- TASK PROMPT -
Would you please return the line containing "after: TealCylinder" and all the lines after it through the end of the records below, unchanged and on their own?

____

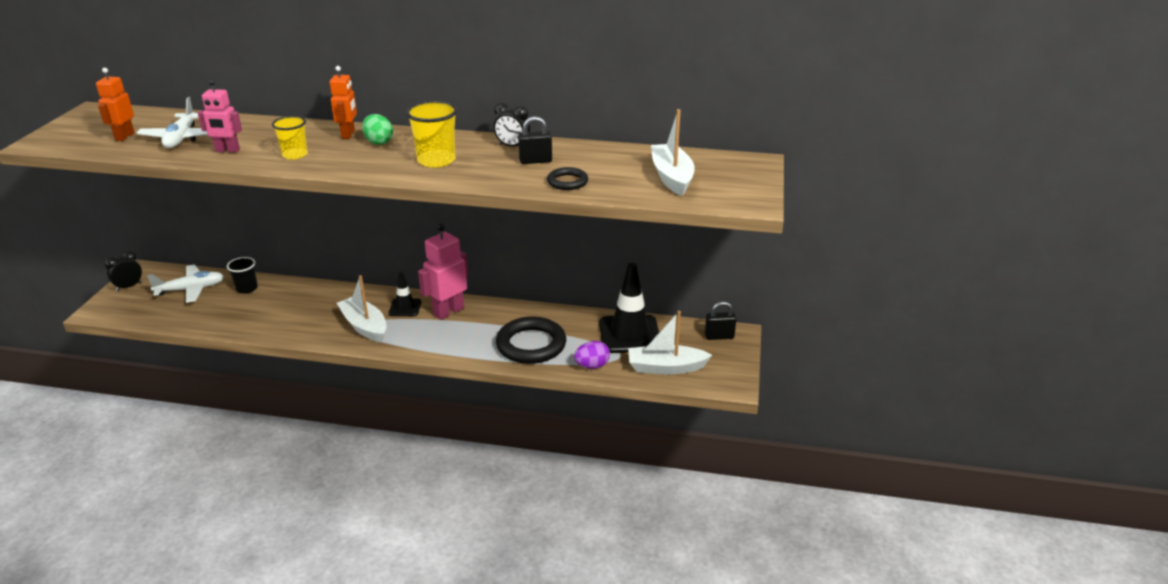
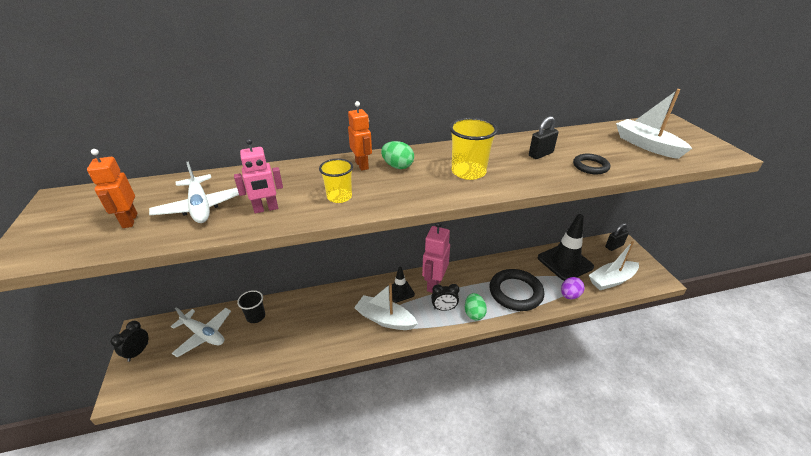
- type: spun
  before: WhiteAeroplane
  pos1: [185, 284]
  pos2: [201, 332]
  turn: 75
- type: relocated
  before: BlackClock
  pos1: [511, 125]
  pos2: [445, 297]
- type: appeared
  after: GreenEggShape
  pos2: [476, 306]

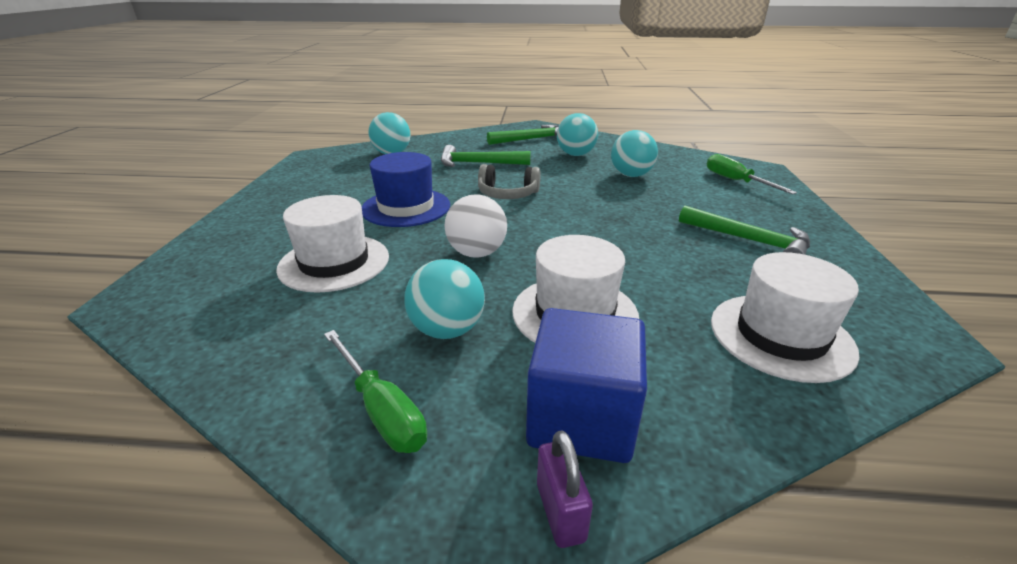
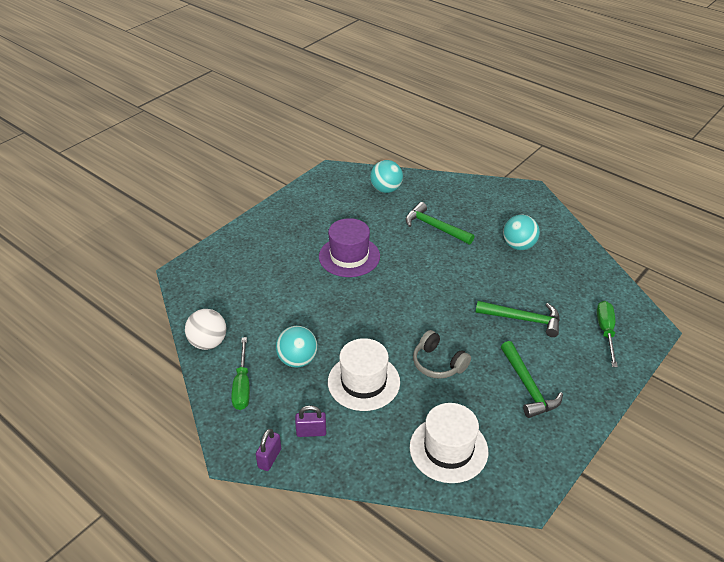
- type: relocated
  before: WhitePlayBall
  pos1: [475, 226]
  pos2: [205, 329]
- type: exchanged
  before: BlueCube
  after: RoyalPurpleLock
  pos1: [586, 385]
  pos2: [310, 421]
- type: colour
  before: BlueTopHat
  after: RoyalPurpleTopHat
  pos1: [406, 189]
  pos2: [349, 247]
- type: relocated
  before: AshGreyHeadset
  pos1: [509, 181]
  pos2: [442, 354]
- type: relocated
  before: GreenHammer
  pos1: [523, 135]
  pos2: [518, 319]
- type: missing
  before: WhiteTopHat
  pos1: [332, 244]
- type: missing
  before: TealPlayBall
  pos1: [634, 153]

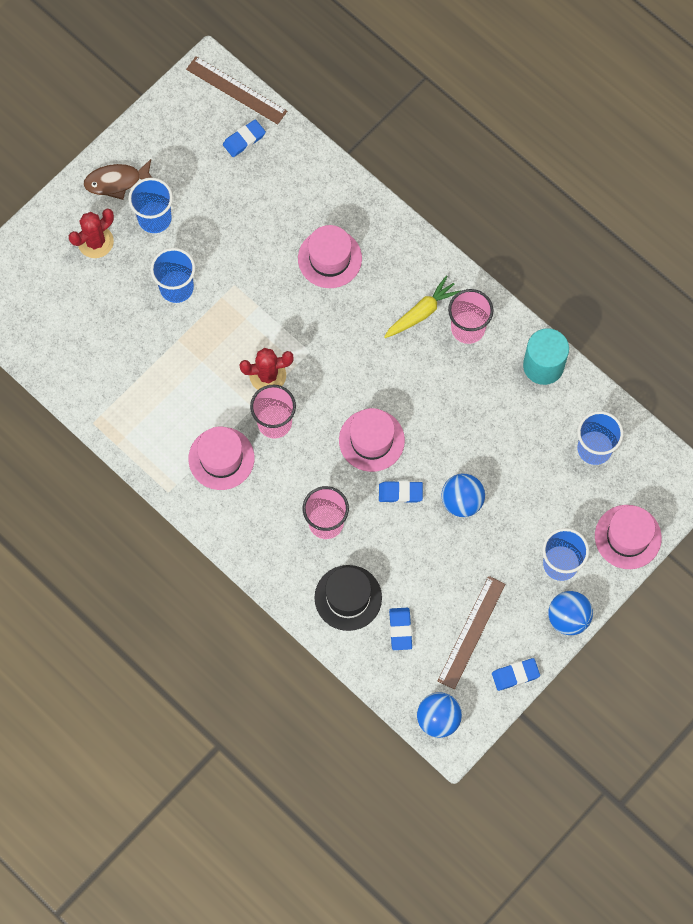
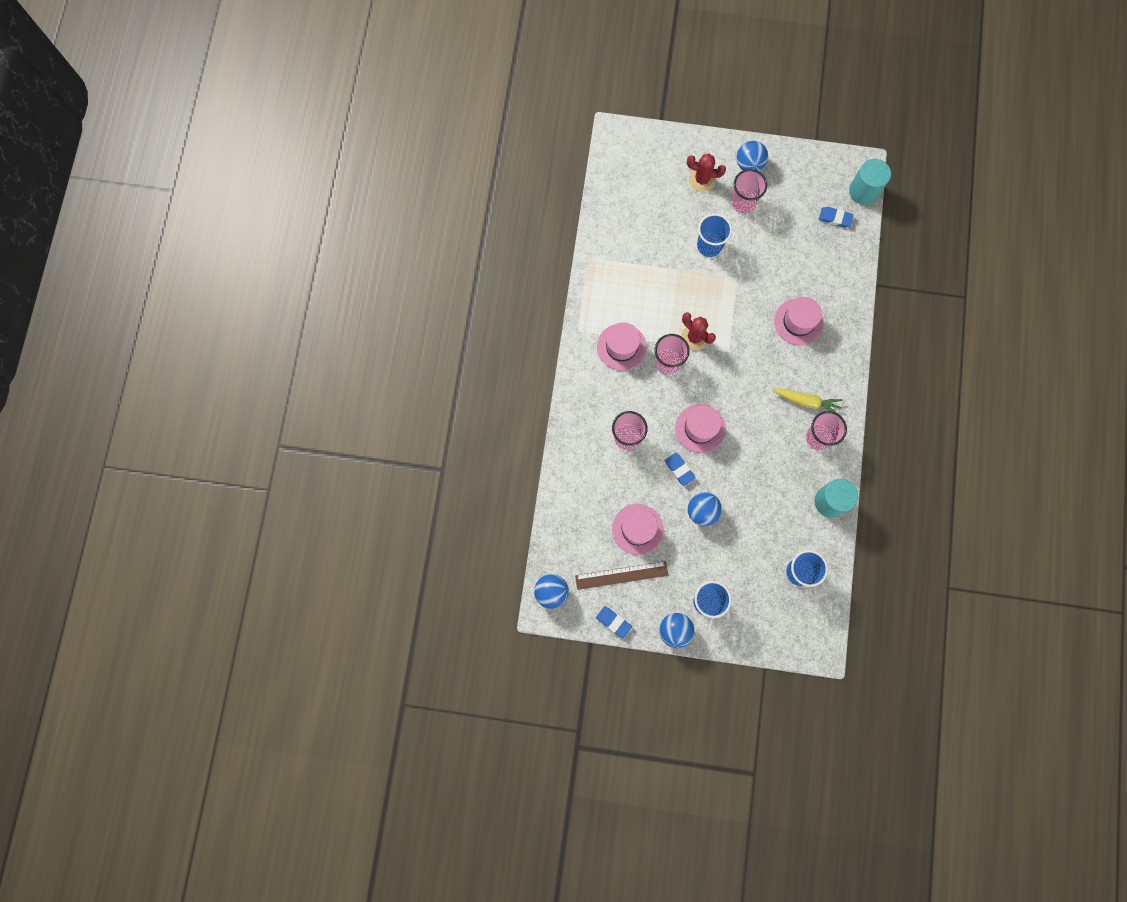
- type: relocated
  before: RosyTopHat
  pos1: [628, 537]
  pos2: [637, 529]
- type: colour
  before: BlueTumbler
  after: RosyTumbler
  pos1: [150, 205]
  pos2: [749, 191]
- type: exchanged
  before: RussetToyFish
  after: BluePlayBall
  pos1: [118, 179]
  pos2: [752, 156]
- type: exchanged
  before: RussetStraightedge
  after: TealCylinder
  pos1: [236, 90]
  pos2: [870, 182]
- type: missing
  before: BlackTopHat
  pos1: [348, 598]
- type: missing
  before: BlueEraser
  pos1: [400, 629]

____

- RESULT -
  after: TealCylinder
  pos1: [236, 90]
  pos2: [870, 182]
- type: missing
  before: BlackTopHat
  pos1: [348, 598]
- type: missing
  before: BlueEraser
  pos1: [400, 629]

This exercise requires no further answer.